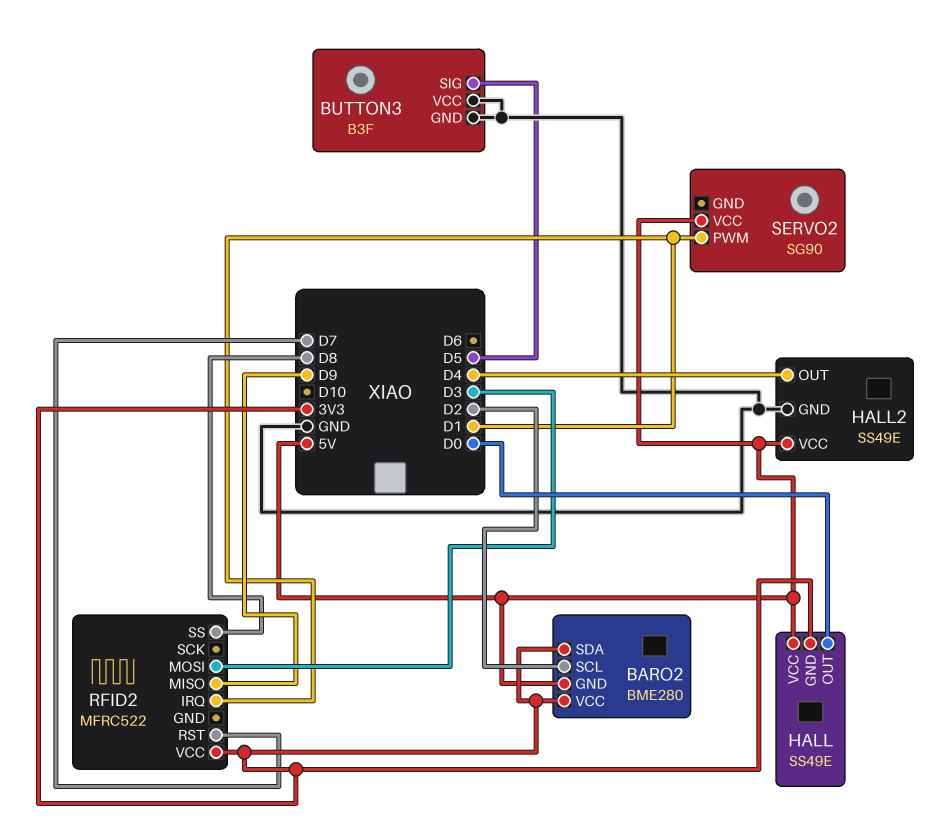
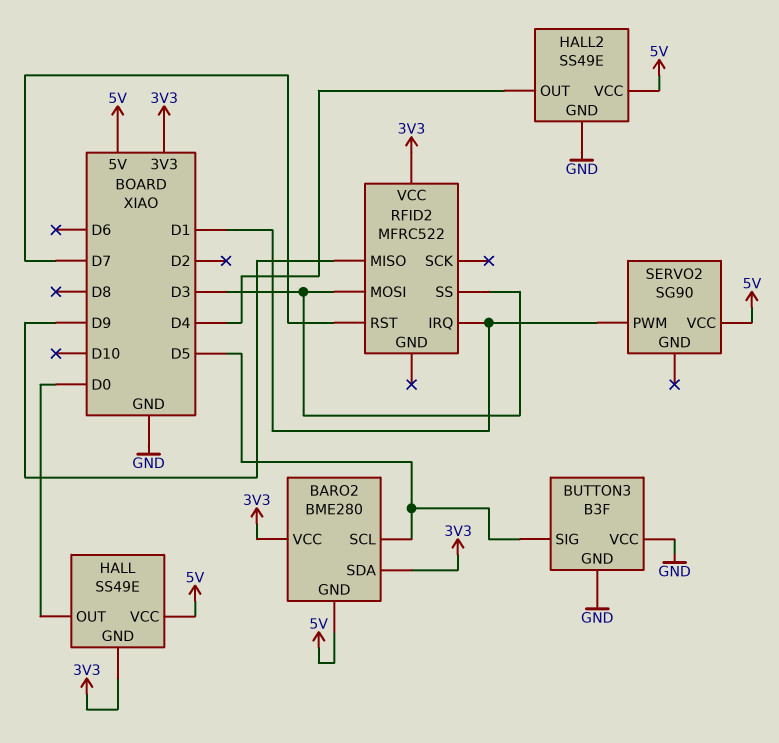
BARO2 pin SCL: D2 -> D5
RFID2 pin SS: D8 -> D3

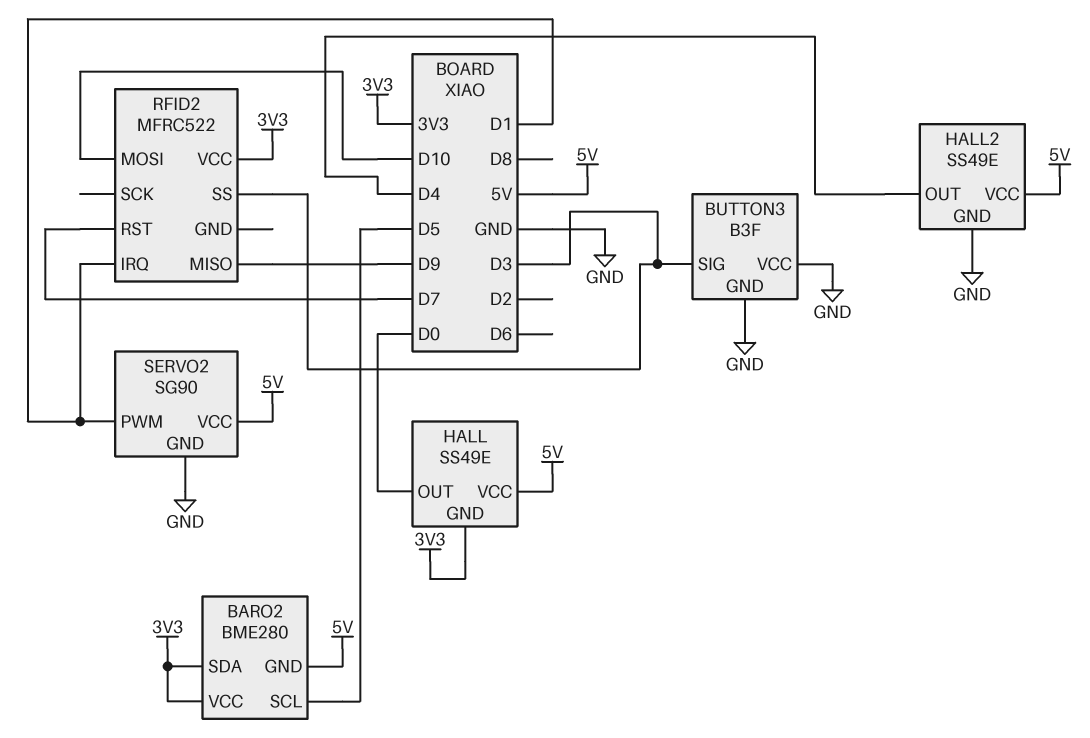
BUTTON3 pin SIG: D5 -> D3
RFID2 pin MOSI: D3 -> D10
SERVO2 pin GND: none -> GND

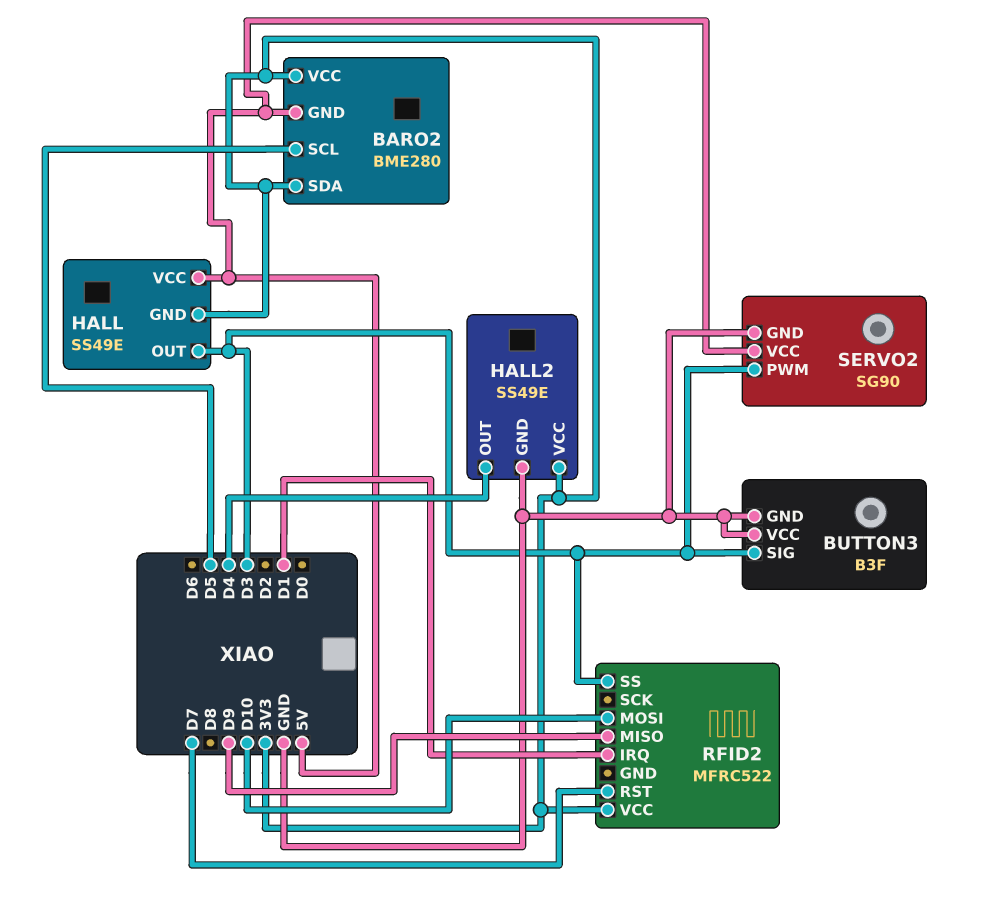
HALL pin OUT: D0 -> D3
HALL2 pin VCC: 5V -> 3V3
SERVO2 pin PWM: D1 -> D3

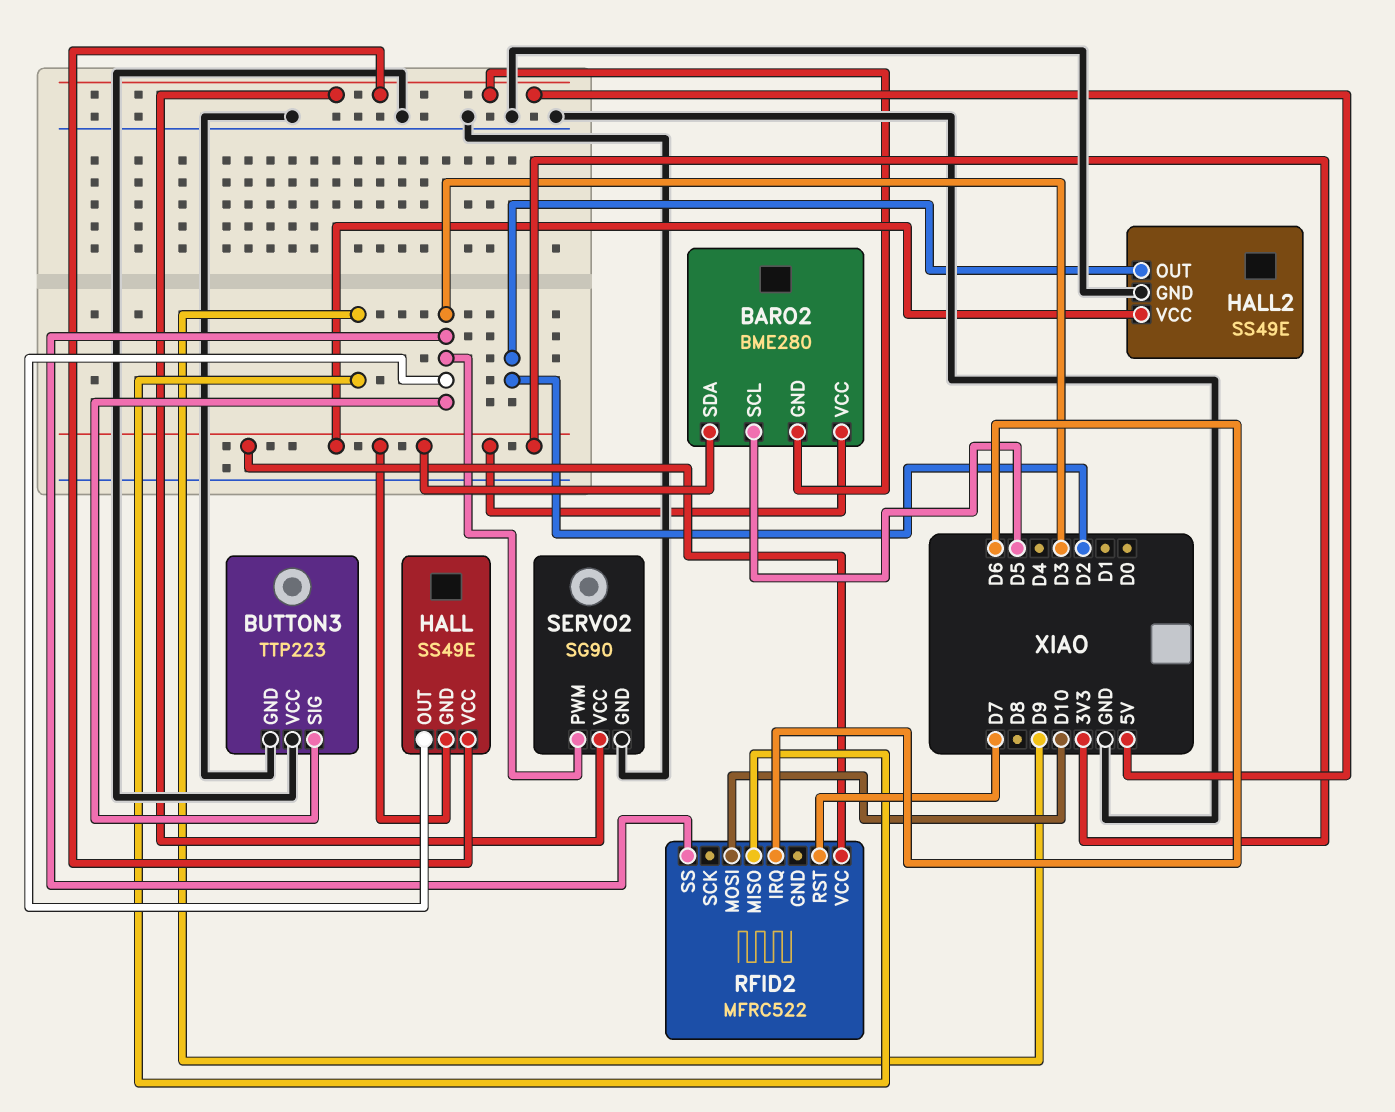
BUTTON3: B3F -> TTP223
HALL2 pin OUT: D4 -> D2
RFID2 pin IRQ: D1 -> D6

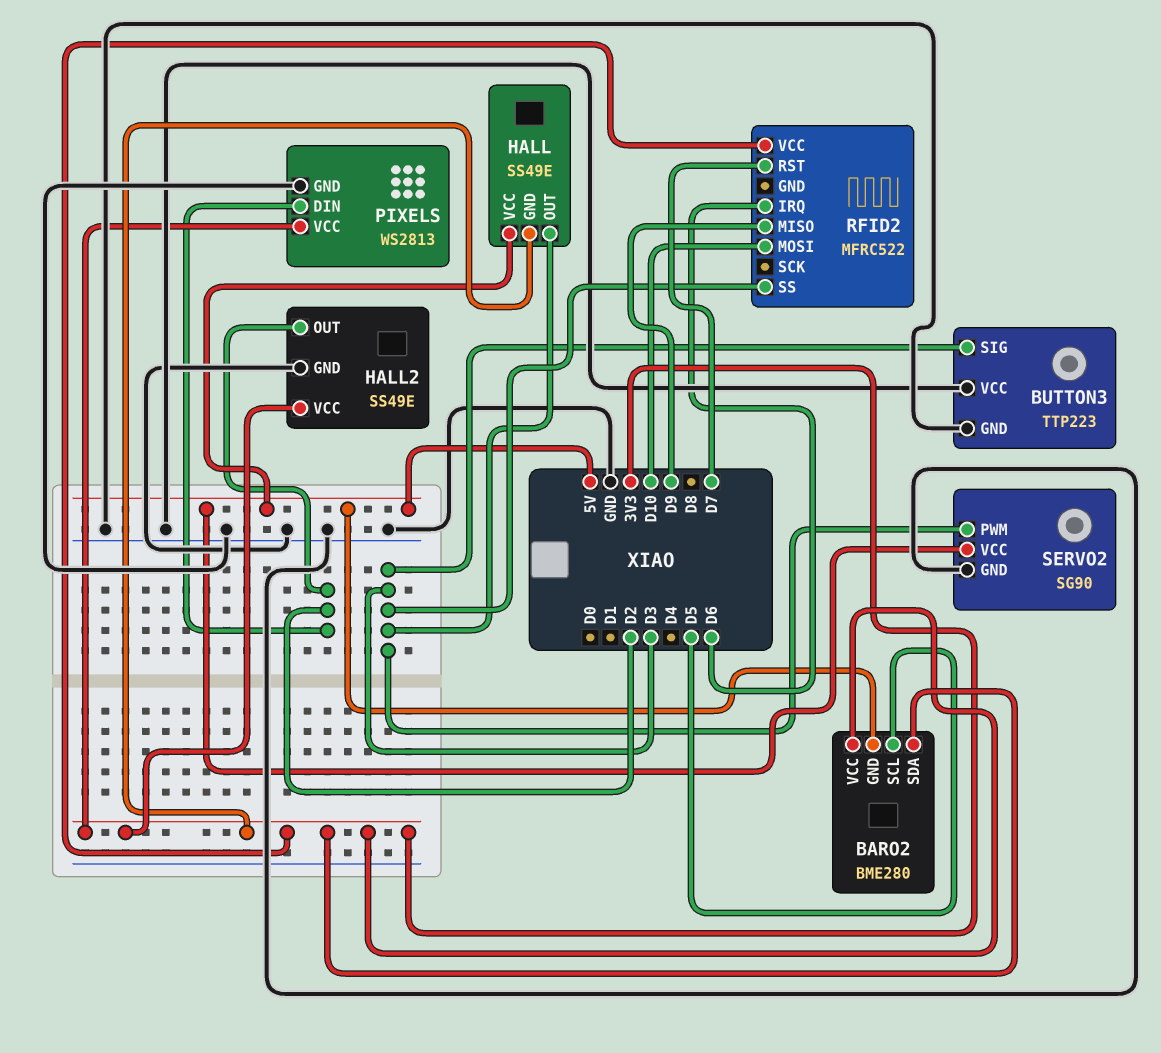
PIXELS: none -> WS2813
PIXELS pin DIN: none -> D2
PIXELS pin GND: none -> GND
PIXELS pin VCC: none -> 3V3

WORK TO COMPLETE: Nothing but the line with "PIXELS pin DIN: none -> D2" and the lines after it, through the end of the material, should appear in the output, word for word.

ANSWER SECTION:
PIXELS pin DIN: none -> D2
PIXELS pin GND: none -> GND
PIXELS pin VCC: none -> 3V3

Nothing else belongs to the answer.